■ **GIVEN PROBLEM**
Please extract every line in the items below that contains the string "time".

■ **SOURCE DATA**

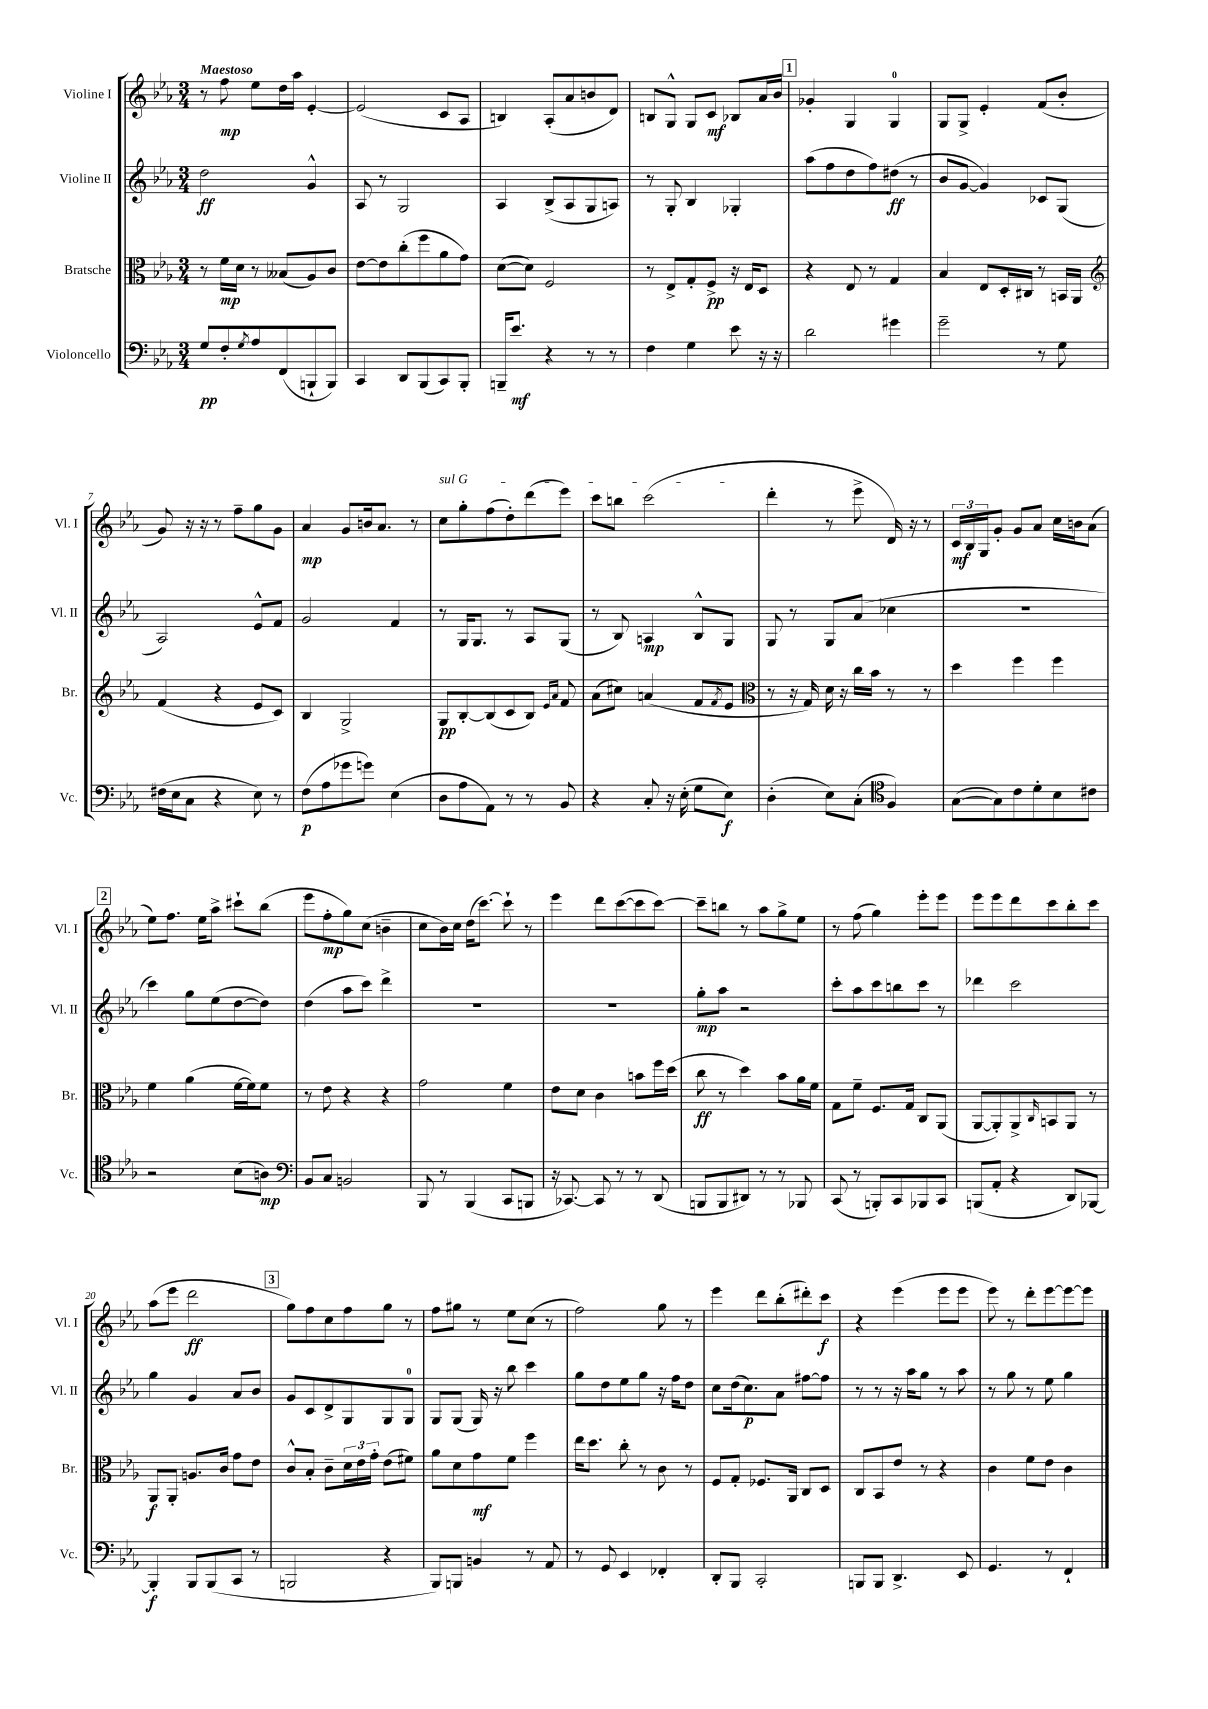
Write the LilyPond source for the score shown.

<<
\new StaffGroup <<
\new Staff = "s0" \with { instrumentName = "Violine I" shortInstrumentName = "Vl. I" } {
    \clef treble \key ees \major \numericTimeSignature \time 3/4 \tempo "Maestoso"
    r8 f''8\mp ees''8 d''16 aes''16 ees'4~-. |
    ees'2( c'8 aes8 |
    b4) aes8-.( aes'8 b'8 d'8) |
    b8 g8-^ g8 c'8\mf bes8 aes'16 bes'16 |
    \mark \markup { \box "1" } ges'4-. g4 g4-0 |
    g8 g8-> ees'4-. f'8( bes'8-. |
    g'8) r16 r16 r8 f''8-- g''8 g'8 |
    aes'4\mp g'8 b'16 aes'8. r8 |
    \once \override TextSpanner.bound-details.left.text = \markup { \italic "sul G" } c''8\startTextSpan g''8-. f''8( d''8-.) d'''8( ees'''8) |
    c'''8 b''8 c'''2\stopTextSpan( |
    d'''4-. r8 ees'''8-> d'16) r16 r8 |
    \tuplet 3/2 { c'16\mf bes16 g16 } g'8-. g'8 aes'8 c''16 b'16 aes'8( |
    \mark \markup { \box "2" } ees''8) f''8. ees''16 aes''8-> cis'''8-! bes''8( |
    ees'''8 f''8-.\mp g''8) c''8( b'4-- |
    c''8 bes'16) c''16 d''16( c'''8.~) c'''8-! r8 |
    ees'''4 d'''8 c'''8~( c'''8 c'''8~) |
    c'''8-- b''8 r8 aes''8 g''8-> ees''8 |
    r8 f''8( g''4) ees'''8-. ees'''8 |
    ees'''8 ees'''8 d'''8 c'''8 bes''8-. c'''8 |
    aes''8( ees'''8 d'''2\ff |
    \mark \markup { \box "3" } g''8) f''8 c''8 f''8 g''8 r8 |
    f''8 gis''8 r8 ees''8 c''8( r8 |
    f''2) g''8 r8 |
    ees'''4 d'''8 bes''8-.( dis'''8-.) c'''8\f |
    r4 ees'''4( ees'''8 ees'''8 |
    ees'''8) r8 d'''8-. ees'''8~ ees'''8~ ees'''8 \bar "|." |
}
\new Staff = "s1" \with { instrumentName = "Violine II" shortInstrumentName = "Vl. II" } {
    \clef treble \key ees \major \numericTimeSignature \time 3/4
    d''2\ff g'4-^ |
    aes8 r8 g2 |
    aes4 bes8->( aes8 g8 a8) |
    r8 g8-. bes4 ges4-. |
    \mark \markup { \box "1" } aes''8( f''8 d''8 f''8) dis''8\ff( r8 |
    bes'8 g'8~ g'4) ces'8 g8( |
    aes2) ees'8-^ f'8 |
    g'2 f'4 |
    r8 g16 g8. r8 aes8 g8( |
    r8 bes8) a4\mp bes8-^ g8 |
    g8 r8 g8 aes'8( ces''4 |
    R2. |
    \mark \markup { \box "2" } c'''4) g''8 ees''8( d''8~ d''8) |
    d''4( aes''8 c'''8) d'''4-> |
    R2. |
    R2. |
    g''8-.\mp aes''8 r2 |
    c'''8-. aes''8 c'''8 b''8 c'''8 r8 |
    des'''4 c'''2 |
    g''4 g'4 aes'8 bes'8 |
    \mark \markup { \box "3" } g'8 c'8 d'8-> g8 g8 g8-0 |
    g8 g8( g16) r16 bes''8 c'''4 |
    g''8 d''8 ees''8 g''8 r16 f''16 d''8 |
    c''8 d''16( c''8.\p) aes'8 fis''8~ fis''8 |
    r8 r8 r16 aes''16 g''8 r8 aes''8 |
    r8 g''8 r8 ees''8 g''4 \bar "|." |
}
\new Staff = "s2" \with { instrumentName = "Bratsche" shortInstrumentName = "Br." } {
    \clef alto \key ees \major \numericTimeSignature \time 3/4
    r8 f'16\mp d'16 r8 beses8( aes8) c'8 |
    ees'8~ ees'8 c''8-.( f''8 aes'8 g'8) |
    d'8~( d'8) f2 |
    r8 ees8-> g8-. f8->\pp r16 ees16 d8 |
    \mark \markup { \box "1" } r4 ees8 r8 g4 |
    bes4 ees8 d16-. cis16 r8 b,16 aes,16 |
    \clef treble f'4( r4 ees'8 c'8) |
    bes4 g2-> |
    g8\pp bes8~-. bes8( c'8 bes8) \grace { ees'16 aes'16 } f'8 |
    aes'8( cis''8) a'4( f'8 \acciaccatura { f'8 } ees'8 |
    \clef alto r8 r16 g16) d'16 r16 c''16 bes'16 r8 r8 |
    d''4 f''4 f''4 |
    \mark \markup { \box "2" } f'4 aes'4( f'16~ f'16) f'8 |
    r8 ees'8 r4 r4 |
    g'2 f'4 |
    ees'8 d'8 c'4 b'8 f''16 d''16( |
    c''8\ff r8 d''4) bes'8 aes'16 f'16 |
    g8 f'8-- f8. g16 c8 aes,8( |
    aes,8~ aes,8-.) aes,8-> \grace { c16 } b,8 aes,8 r8 |
    aes,8\f aes,8-. a8. c'16 g'8 ees'8 |
    \mark \markup { \box "3" } c'8-^ bes8-. c'8-- \tuplet 3/2 { d'16 ees'16 g'16-. } ees'8( fis'8) |
    aes'8 d'8 g'8\mf f'8 f''4 |
    ees''16 d''8. c''8-. r8 c'8 r8 |
    f8 g8-. fes8. aes,16 c8 d8 |
    c8 bes,8 ees'8 r8 r4 |
    c'4 f'8 ees'8 c'4 \bar "|." |
}
\new Staff = "s3" \with { instrumentName = "Violoncello" shortInstrumentName = "Vc." } {
    \clef bass \key ees \major \numericTimeSignature \time 3/4
    g8\pp f8-. \acciaccatura { g8 } aes8 f,8( b,,8-! b,,8) |
    c,4 d,8 bes,,8( c,8) bes,,8-. |
    b,,16-- ees'8.\mf r4 r8 r8 |
    f4 g4 ees'8 r16 r16 |
    \mark \markup { \box "1" } d'2 gis'4 |
    g'2-- r8 g8 |
    fis16( ees16 c8 r4 ees8) r8 |
    f8\p( aes8 ges'8 g'8) ees4( |
    d8 aes8 aes,8) r8 r8 bes,8 |
    r4 c8-. r16 ees16-.( g8 ees8\f) |
    d4-.( ees8) c8-.( \clef tenor f4) |
    g8~( g8) c'8 d'8-. bes8 cis'8 |
    \mark \markup { \box "2" } r2 bes8( a8\mp) |
    \clef bass bes,8 c8 b,2 |
    bes,,8 r8 bes,,4( c,8 b,,8 |
    r16 ces,8.~) ces,8 r8 r8 d,8( |
    b,,8 b,,8 dis,8) r8 r8 bes,,8 |
    c,8( r8 b,,8-.) c,8 bes,,8 c,8 |
    b,,8( aes,8-. r4 d,8) bes,,8~ |
    bes,,4-.\f bes,,8 bes,,8( c,8 r8 |
    \mark \markup { \box "3" } b,,2 r4 |
    bes,,8) b,,8 b,4 r8 aes,8 |
    r8 g,8 ees,4 fes,4-. |
    d,8-. bes,,8 c,2-. |
    b,,8 b,,8 d,4.-> ees,8 |
    g,4. r8 f,4-! \bar "|." |
}
>>
>>
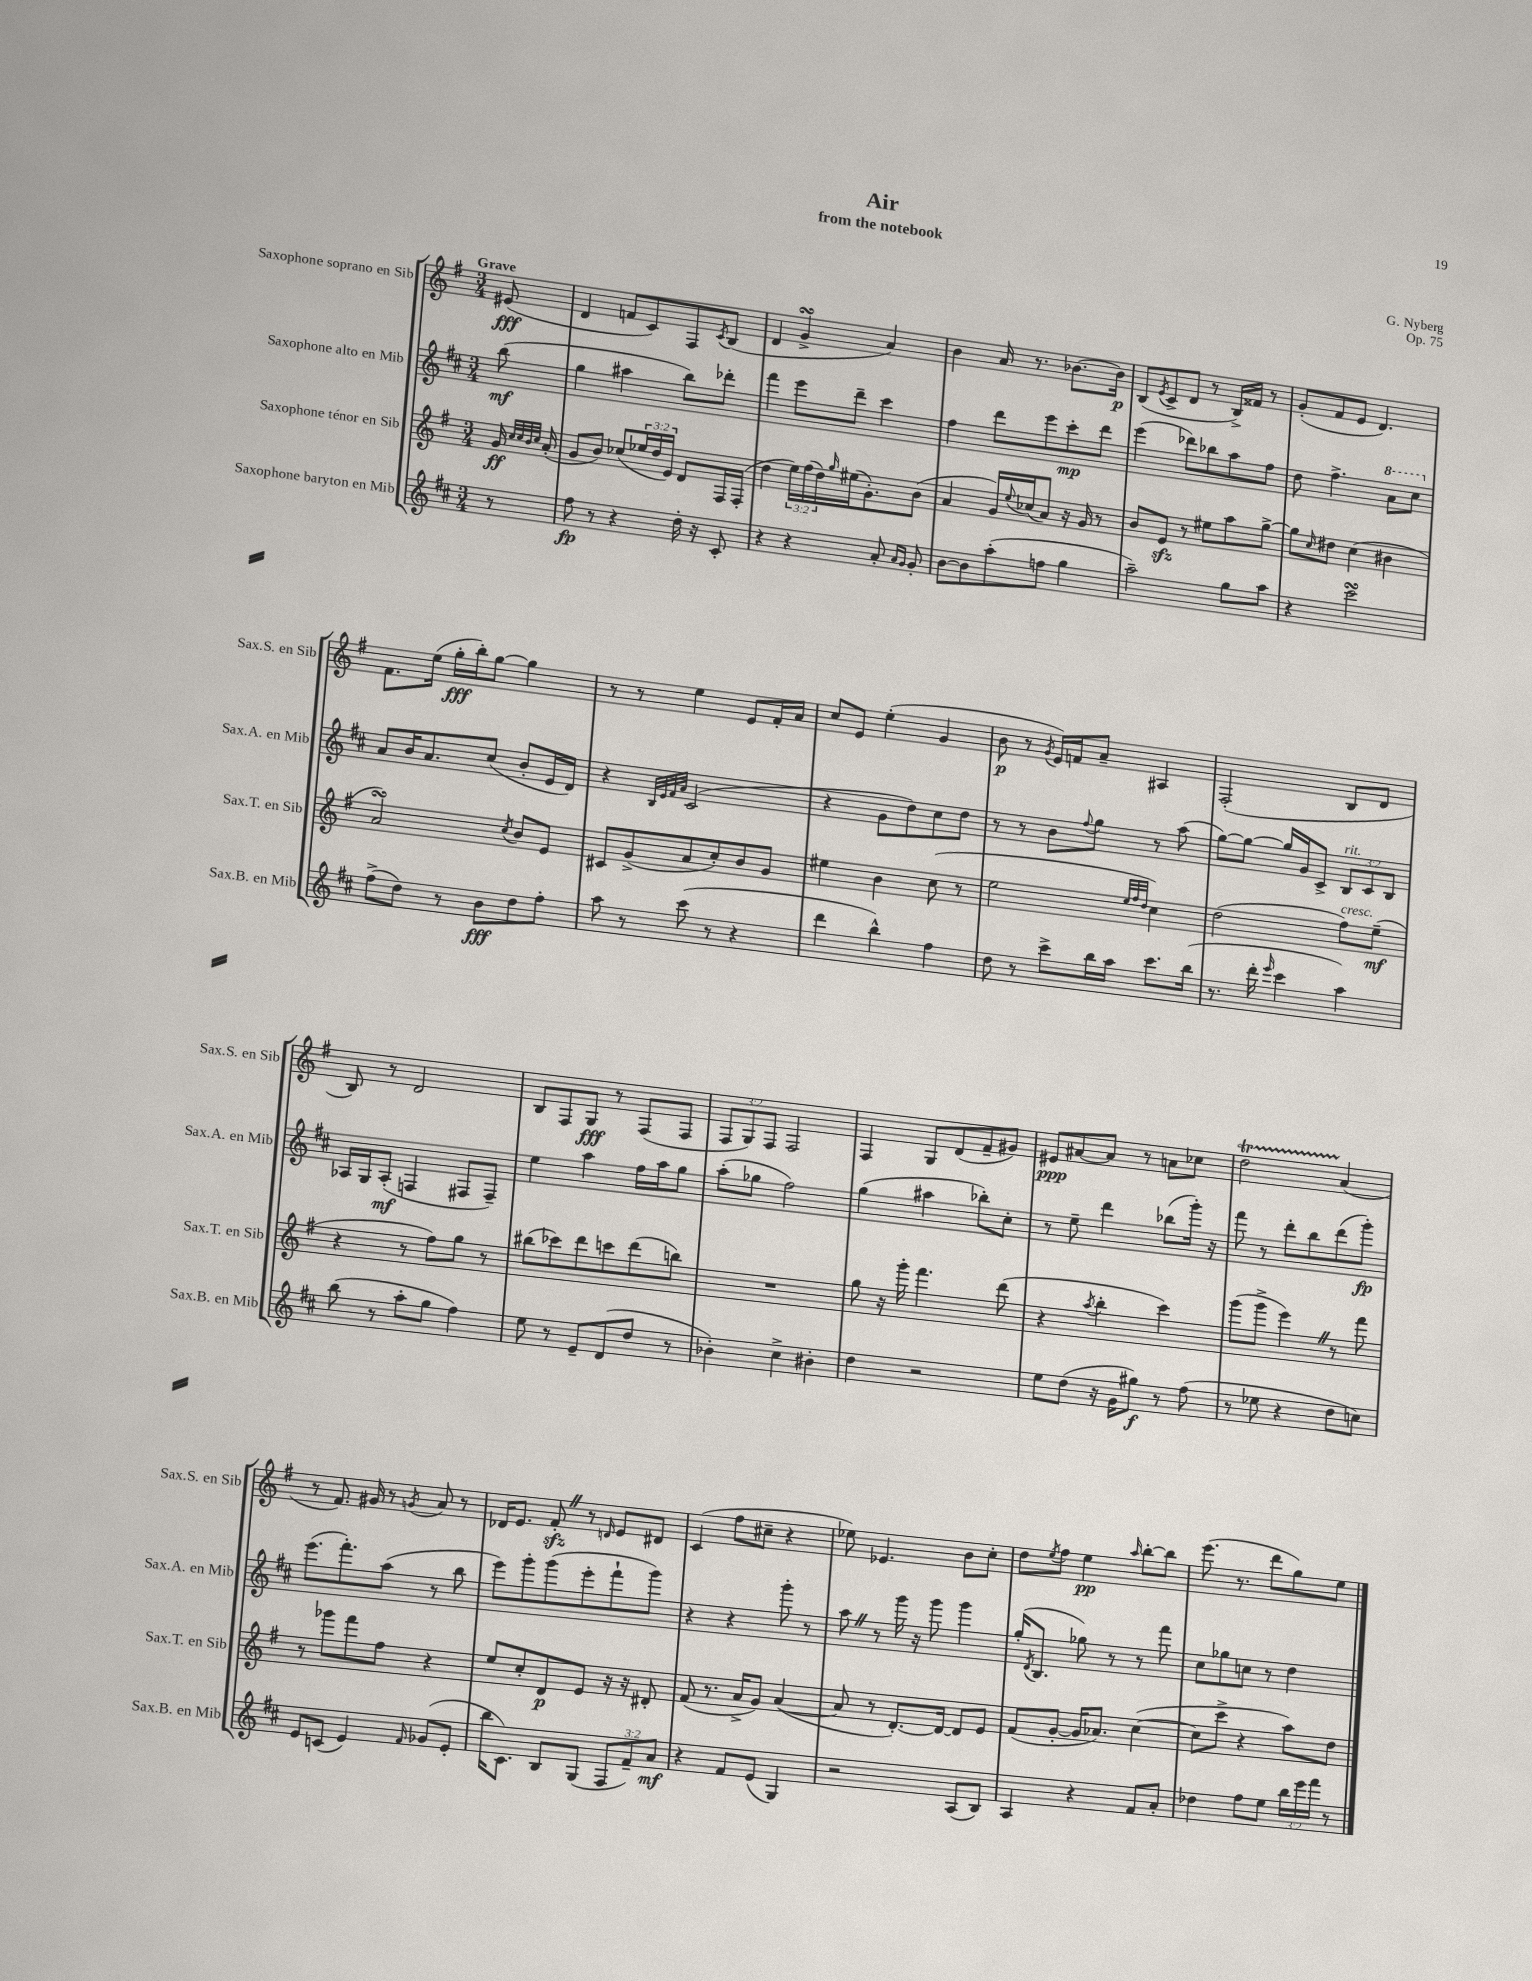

■ **RESPONSE FOR THIS EXERCISE**
    \clef treble \key ees \major \numericTimeSignature \time 3/4 \tempo "Maestoso"
    \clef treble \key ees \major \numericTimeSignature \time 3/4
    \clef alto \key ees \major \numericTimeSignature \time 3/4
    \clef bass \key ees \major \numericTimeSignature \time 3/4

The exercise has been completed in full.